◆ The task: Return exactly the lines below, starting with the one that has "The PurpleGift moved" and going on through the one that has "The YellowDrum moved".

╔══

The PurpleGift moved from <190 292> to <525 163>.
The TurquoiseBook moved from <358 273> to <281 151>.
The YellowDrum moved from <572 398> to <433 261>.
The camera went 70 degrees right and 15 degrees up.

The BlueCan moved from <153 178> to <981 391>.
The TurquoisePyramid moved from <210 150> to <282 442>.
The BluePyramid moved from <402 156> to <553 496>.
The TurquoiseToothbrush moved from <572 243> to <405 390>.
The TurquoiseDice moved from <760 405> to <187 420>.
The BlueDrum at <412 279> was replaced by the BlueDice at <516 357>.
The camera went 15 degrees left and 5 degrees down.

╚══
╔══

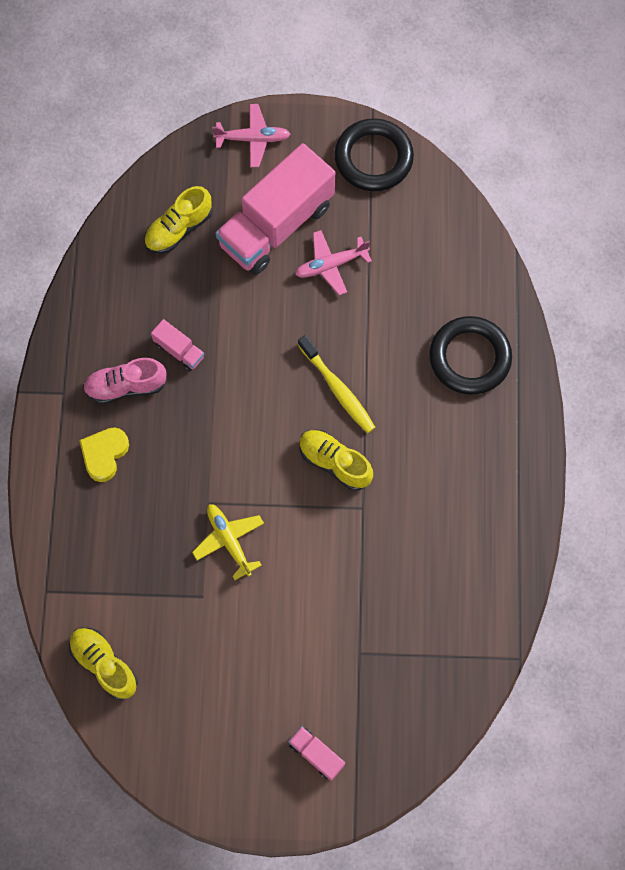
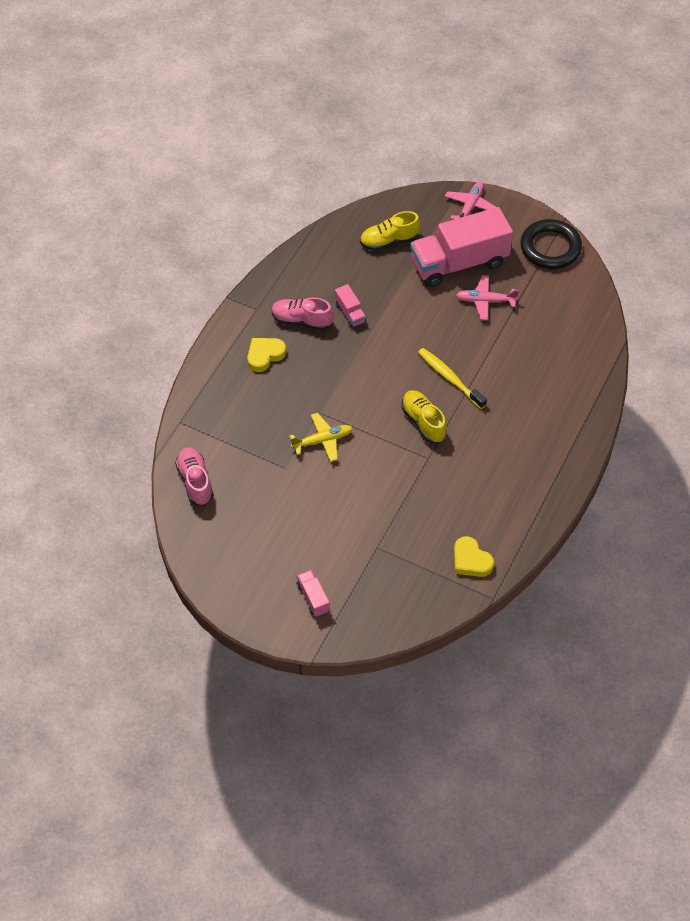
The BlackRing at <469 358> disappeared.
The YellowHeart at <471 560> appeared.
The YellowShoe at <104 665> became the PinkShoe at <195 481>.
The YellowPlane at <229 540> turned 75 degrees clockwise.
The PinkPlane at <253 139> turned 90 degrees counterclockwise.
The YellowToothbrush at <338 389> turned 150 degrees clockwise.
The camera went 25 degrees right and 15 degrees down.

╚══

◆ Exercise response:
The PurpleGift moved from <190 292> to <525 163>.
The TurquoiseBook moved from <358 273> to <281 151>.
The YellowDrum moved from <572 398> to <433 261>.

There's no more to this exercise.